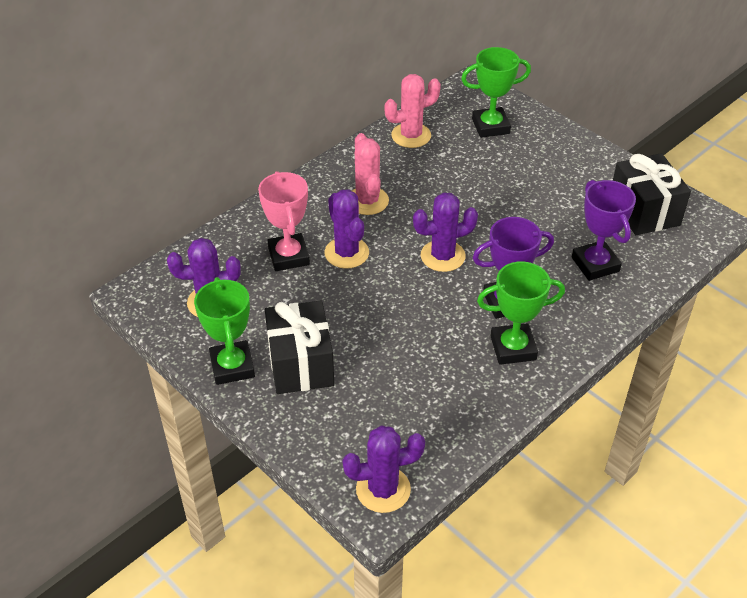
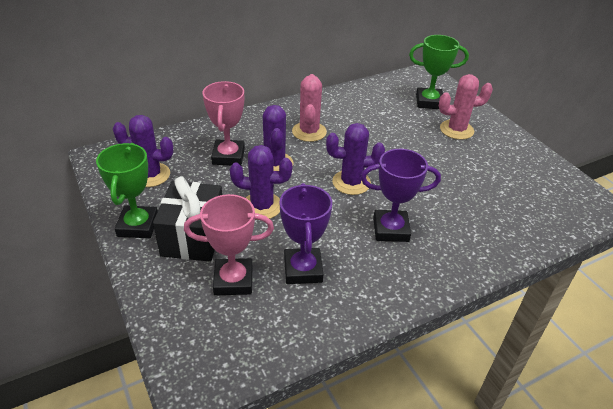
camera: 15 degrees right, 5 degrees down
(368, 400) = (233, 280): none -> pink trophy
(383, 489) = (206, 365): purple cactus -> purple cactus (262, 206)
(411, 135) = (363, 96): pink cactus -> pink cactus (456, 130)
(513, 348) = (382, 268): green trophy -> none
(595, 264) = (482, 217): purple trophy -> purple trophy (303, 269)
(644, 211) = (540, 186): black gift -> none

****************

- [THE TASK]: Please copy the data shown above, line by line and exactly, omitting the images.

- [SOLUTION]:
camera: 15 degrees right, 5 degrees down
(368, 400) = (233, 280): none -> pink trophy
(383, 489) = (206, 365): purple cactus -> purple cactus (262, 206)
(411, 135) = (363, 96): pink cactus -> pink cactus (456, 130)
(513, 348) = (382, 268): green trophy -> none
(595, 264) = (482, 217): purple trophy -> purple trophy (303, 269)
(644, 211) = (540, 186): black gift -> none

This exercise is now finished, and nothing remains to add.